====== DATA PROVIDED
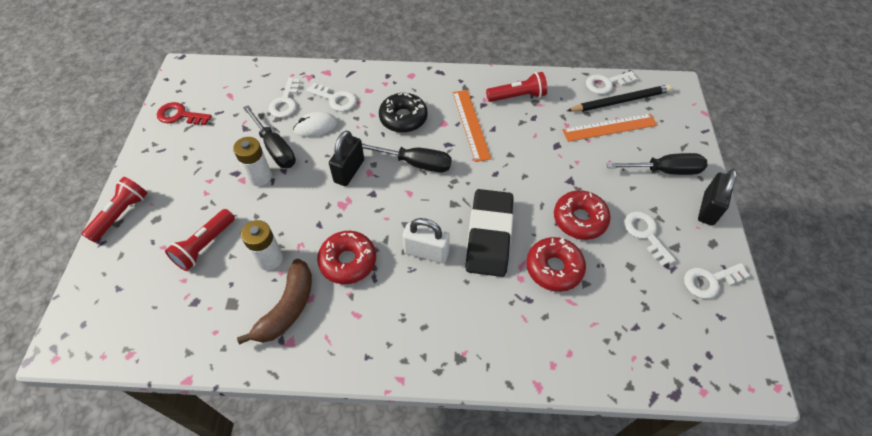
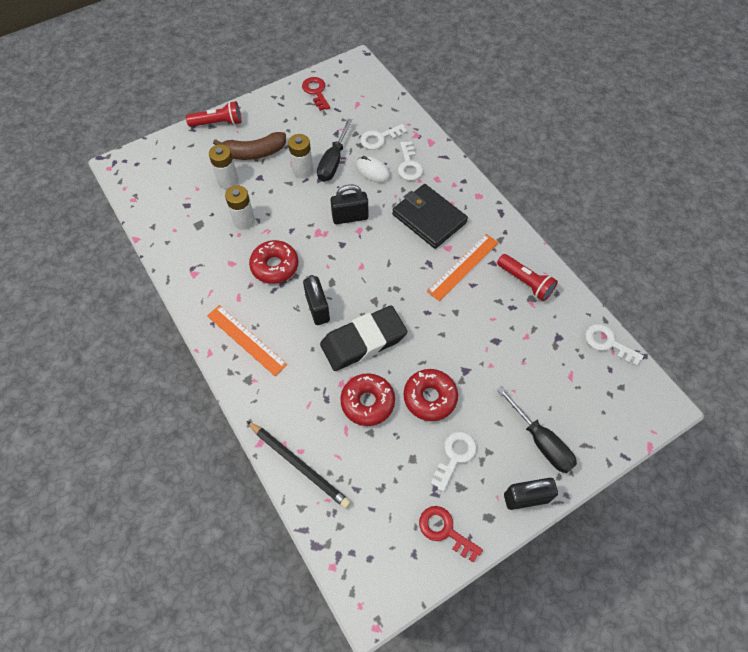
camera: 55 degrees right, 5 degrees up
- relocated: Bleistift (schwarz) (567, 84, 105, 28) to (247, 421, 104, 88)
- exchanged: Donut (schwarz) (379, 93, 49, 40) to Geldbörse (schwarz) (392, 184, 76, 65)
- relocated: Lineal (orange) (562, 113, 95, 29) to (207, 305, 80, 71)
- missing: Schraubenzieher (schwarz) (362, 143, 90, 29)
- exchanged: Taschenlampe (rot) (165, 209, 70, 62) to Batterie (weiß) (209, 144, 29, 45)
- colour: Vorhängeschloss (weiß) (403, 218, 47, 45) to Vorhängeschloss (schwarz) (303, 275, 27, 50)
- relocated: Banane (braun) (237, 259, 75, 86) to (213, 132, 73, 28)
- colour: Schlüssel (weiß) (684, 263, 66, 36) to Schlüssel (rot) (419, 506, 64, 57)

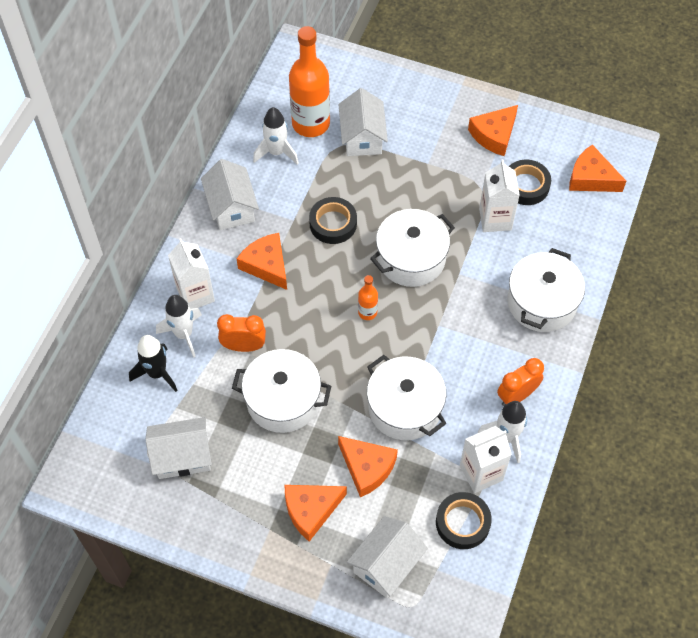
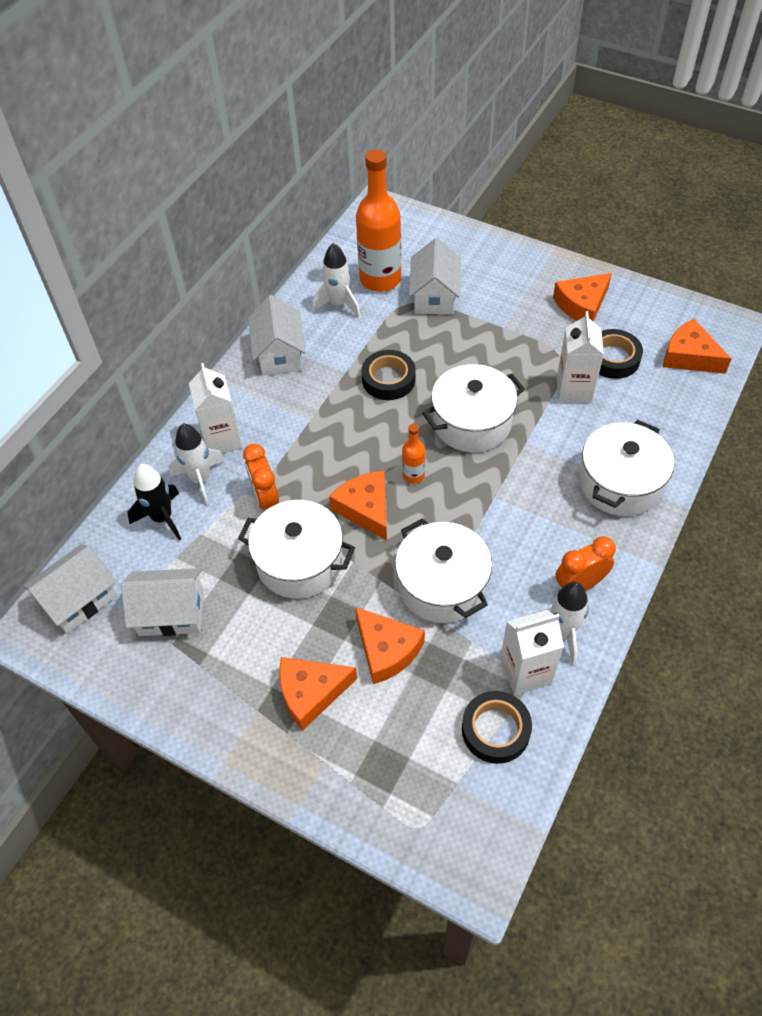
camera: 10 degrees right, 5 degrees down
- relocated: Käse (orange) (237, 233, 50, 57) to (329, 471, 58, 69)
- spun: Wecker (orange) (217, 314, 49, 38) = (243, 444, 36, 66) 120 degrees counterclockwise
- relocated: Haus (weiß) (347, 516, 81, 82) to (23, 544, 95, 90)

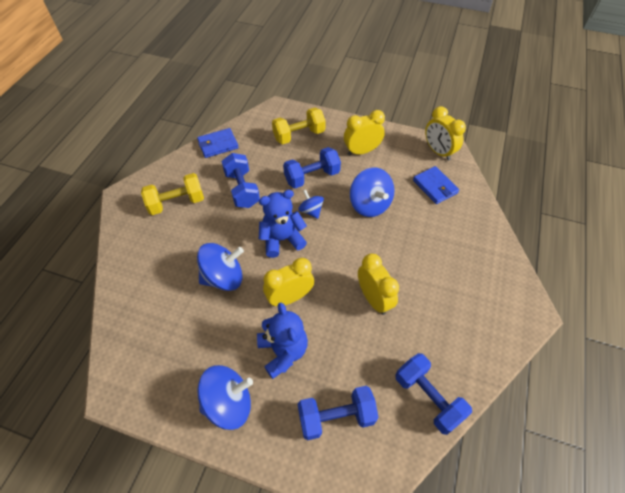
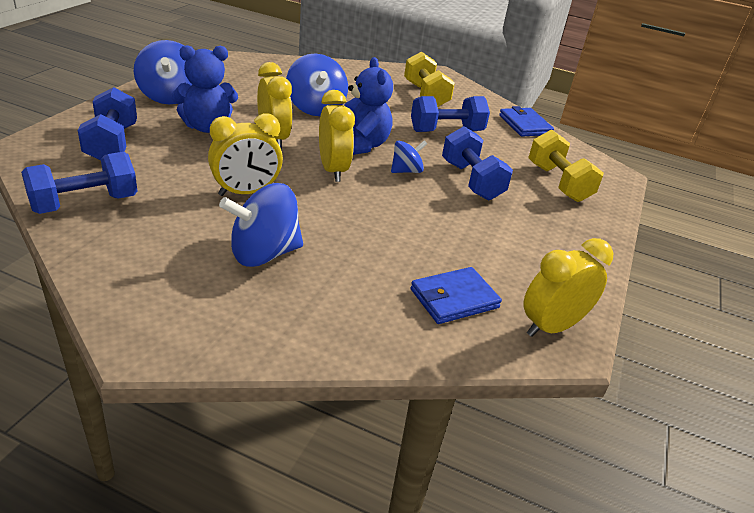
camera: 90 degrees right, 20 degrees down
- relocated: Wecker (gelb) (344, 110, 41, 46) to (319, 90, 36, 92)
- relocated: Kreisel (blau) (350, 168, 44, 49) to (219, 183, 84, 84)

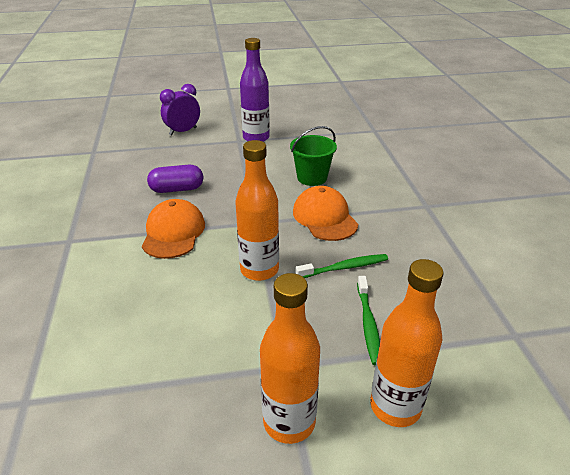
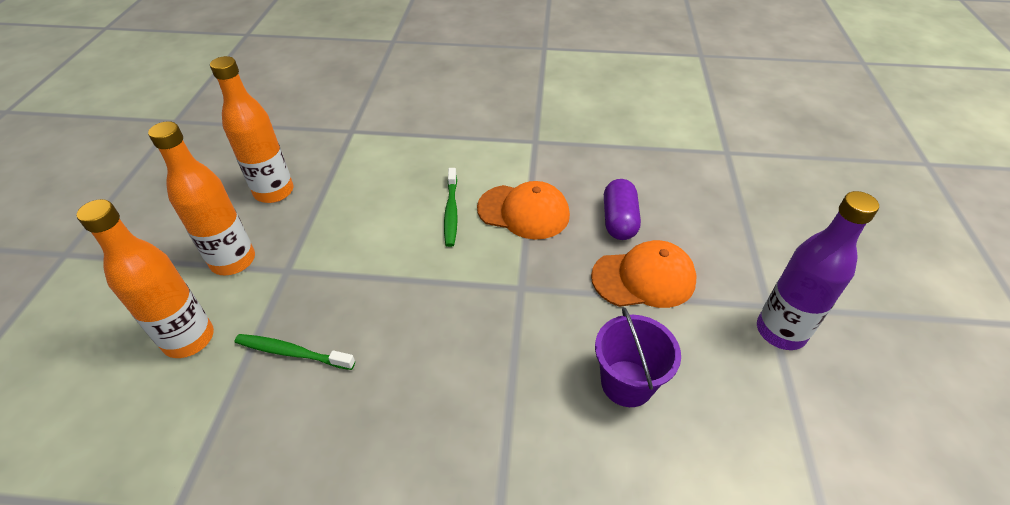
camera: 105 degrees right, 10 degrees up
- missing: Wecker (lila) (160, 84, 40, 52)
- colour: Eimer (grün) (290, 126, 47, 60) to Eimer (lila) (595, 307, 86, 100)
- relocated: Flasche (orange) (235, 140, 44, 141) to (210, 56, 83, 147)
- relocated: Kappe (orange) (293, 186, 65, 55) to (591, 240, 106, 68)
- relocated: Zahnbürste (grün) (296, 254, 92, 24) to (444, 168, 14, 79)

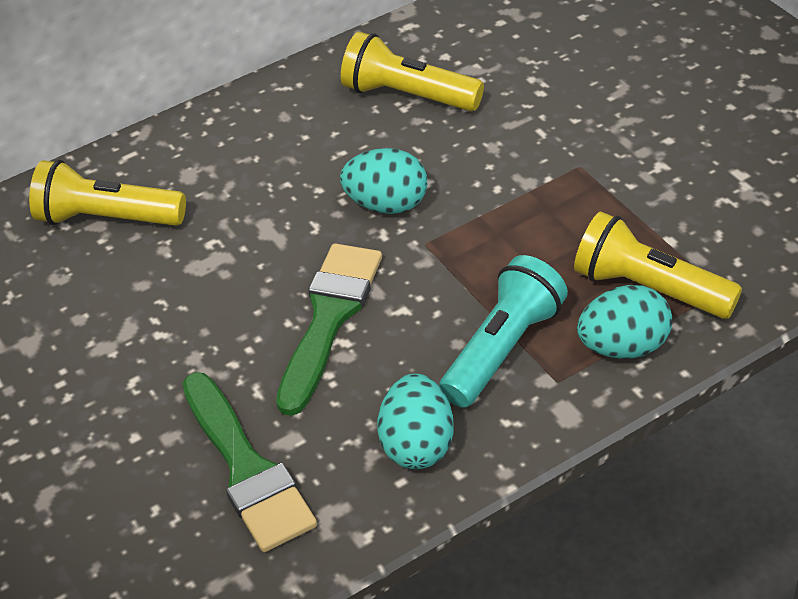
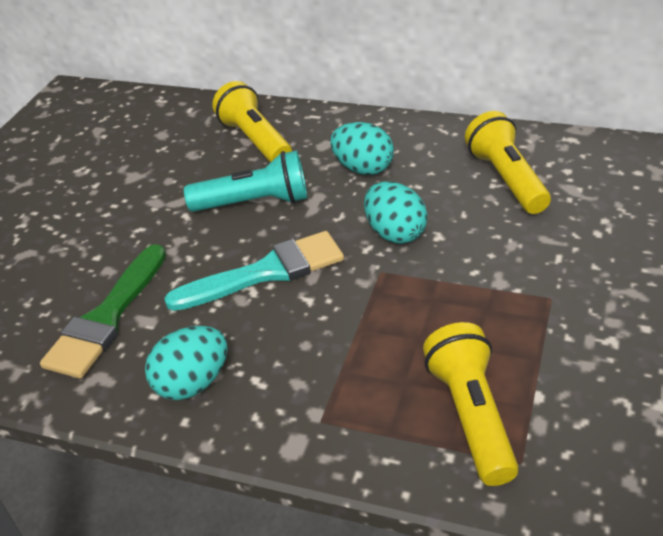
camera: 50 degrees right, 5 degrees down
- colour: Pinsel (grün) (276, 243, 106, 173) to Pinsel (türkis) (164, 231, 180, 80)
- relocated: Taschenlampe (türkis) (439, 255, 129, 153) to (184, 150, 123, 62)
- relocated: Ei (türkis) (577, 285, 95, 74) to (330, 122, 64, 53)

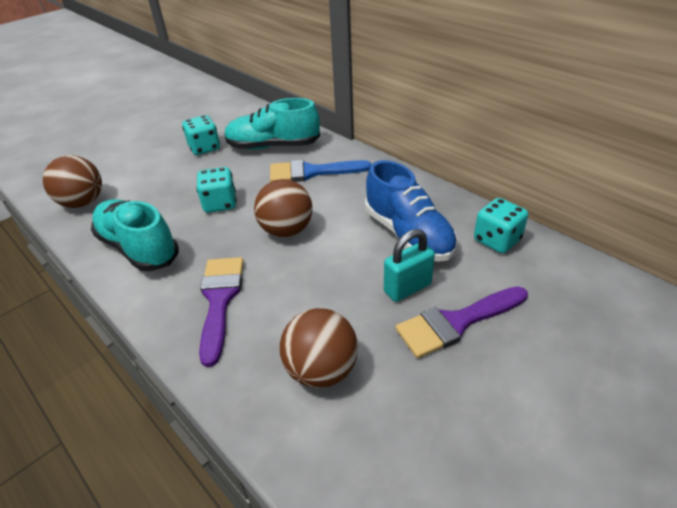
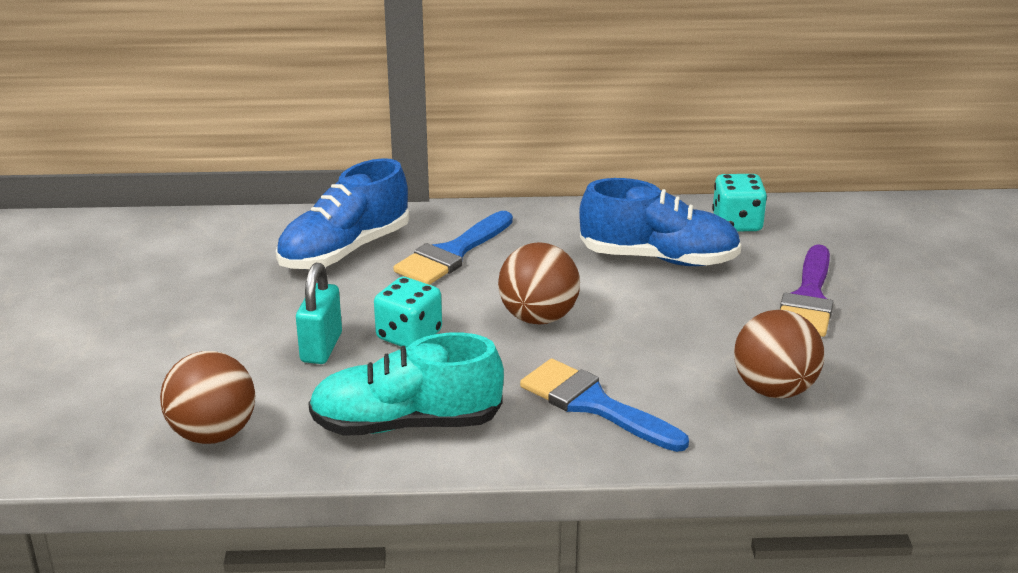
camera: 50 degrees left, 10 degrees down
- colour: Schuh (türkis) (224, 98, 96, 52) to Schuh (blau) (276, 158, 133, 111)
- missing: Spielwürfel (türkis) (182, 115, 38, 40)
- relocated: Vorhängeschloss (türkis) (384, 229, 51, 73) to (296, 263, 46, 101)
- colour: Pinsel (lila) (199, 257, 45, 110) to Pinsel (blau) (520, 358, 169, 94)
============
Show the lines of the data that hold the word "Vorhängeschloss".

- colour: Vorhängeschloss (weiß) (403, 218, 47, 45) to Vorhängeschloss (schwarz) (303, 275, 27, 50)
- relocated: Vorhängeschloss (türkis) (384, 229, 51, 73) to (296, 263, 46, 101)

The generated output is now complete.